_AIM OF THE EXERCISE_. Exact copy, no pictures: set down the lines from the one holding "red brick F9:H9" through the final line of the records below.

_SUPPLIED DATA_.
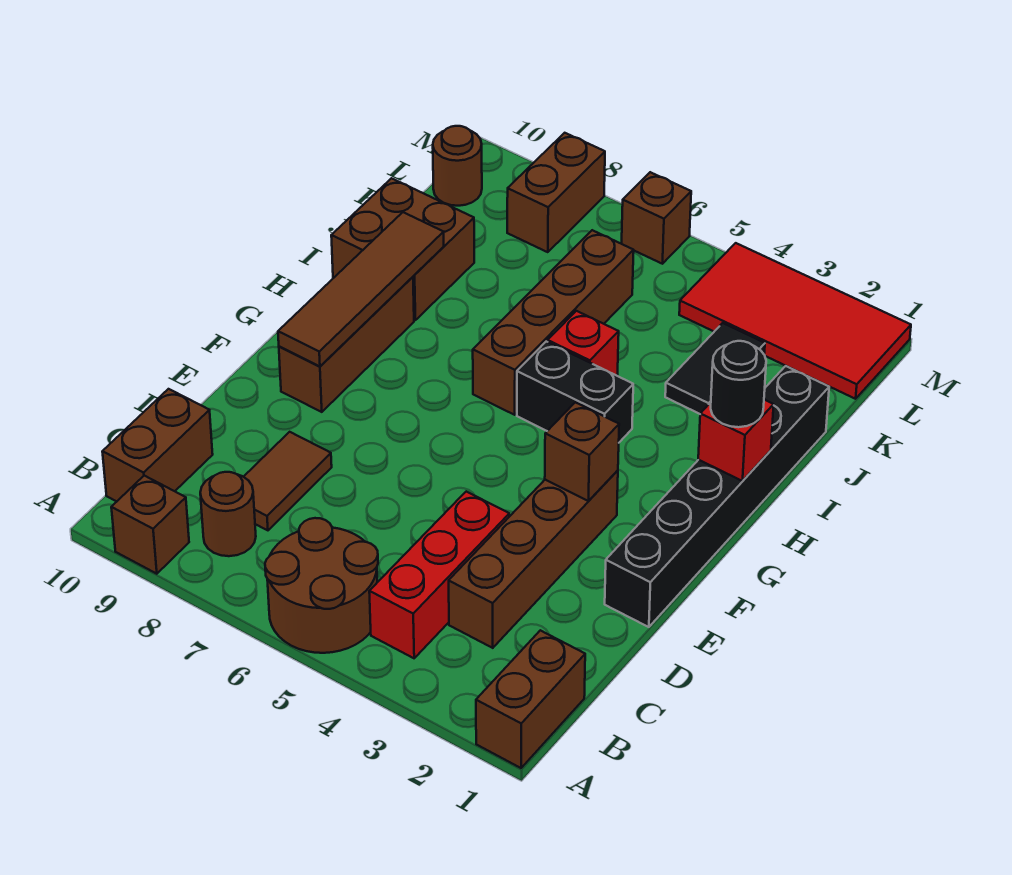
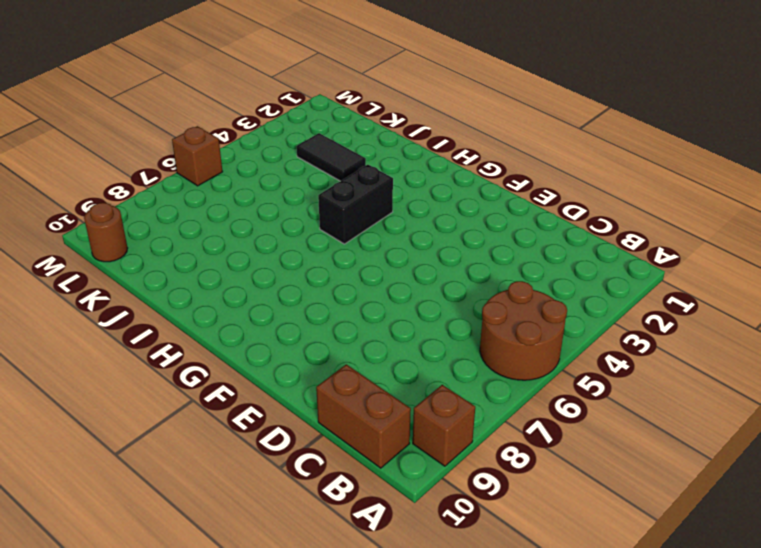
none -> brown brick A1:B1 level 1
none -> red brick B4:D4 level 1
none -> brown round brick B8 level 1

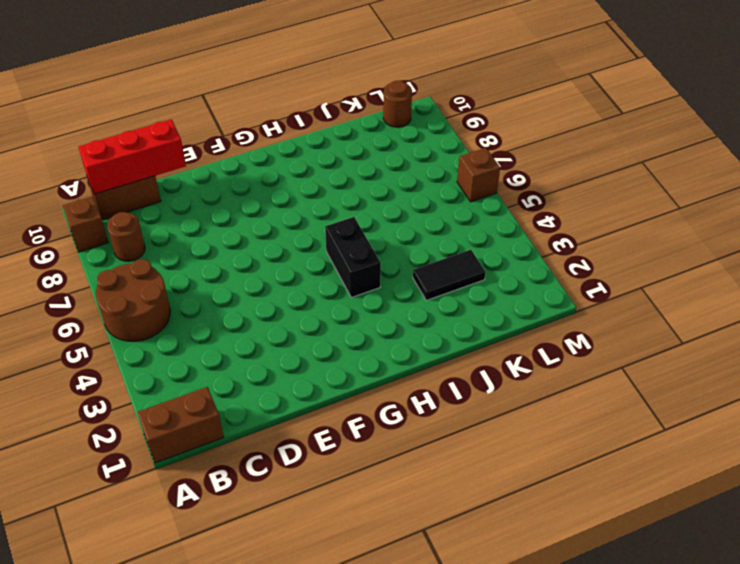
red brick B10:D10 level 2 -> red brick B4:D4 level 1
none -> brown brick C3:F3 level 1
none -> brown tile C8:D8 level 1
none -> black brick E1:J1 level 1

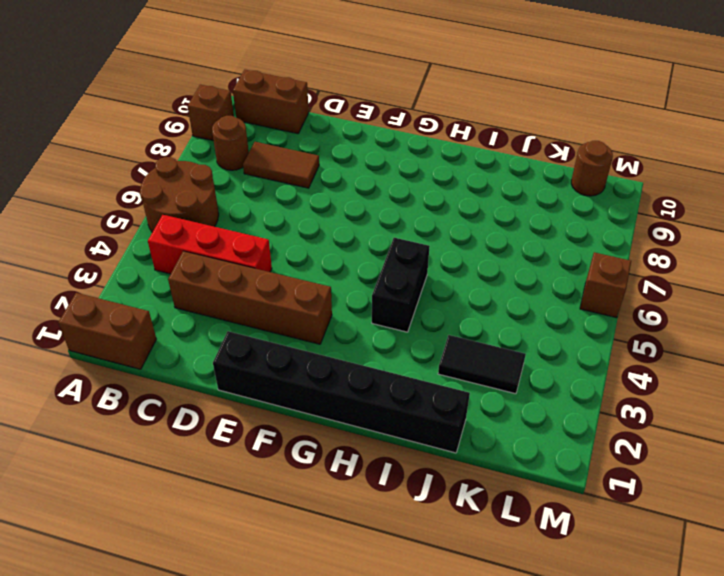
none -> brown brick F9:H9 level 1
none -> brown brick H6:K6 level 1
none -> red brick I5 level 1

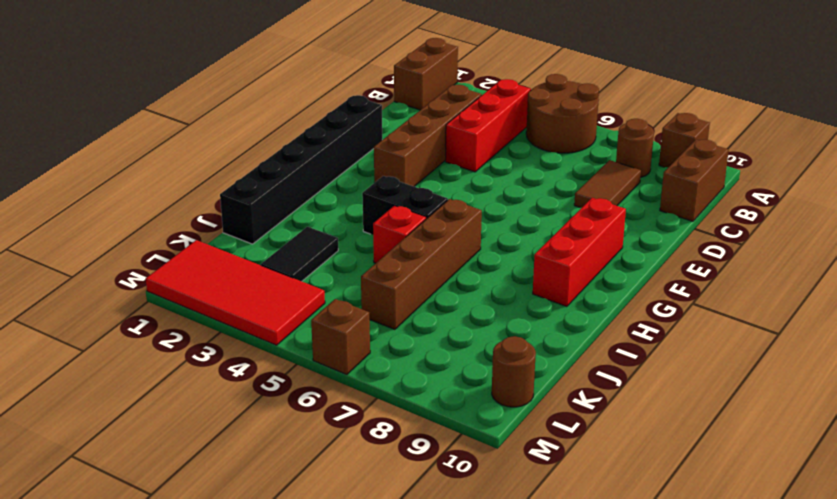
red brick F9:H9 level 1 -> brown brick F9:H9 level 1
none -> brown brick I9:J10 level 1
none -> brown brick L8:M8 level 1
none -> brown brick F3 level 2

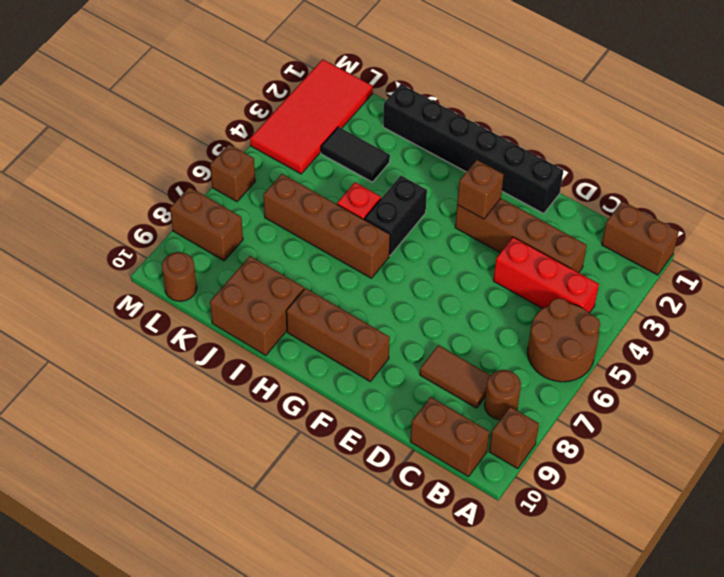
none -> brown tile F9:I9 level 2
none -> red brick H1 level 2
none -> black round brick H1 level 3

_EXERCISE ANSWER_.
red brick F9:H9 level 1 -> brown brick F9:H9 level 1
none -> brown brick I9:J10 level 1
none -> brown brick L8:M8 level 1
none -> brown brick F3 level 2

none -> brown tile F9:I9 level 2
none -> red brick H1 level 2
none -> black round brick H1 level 3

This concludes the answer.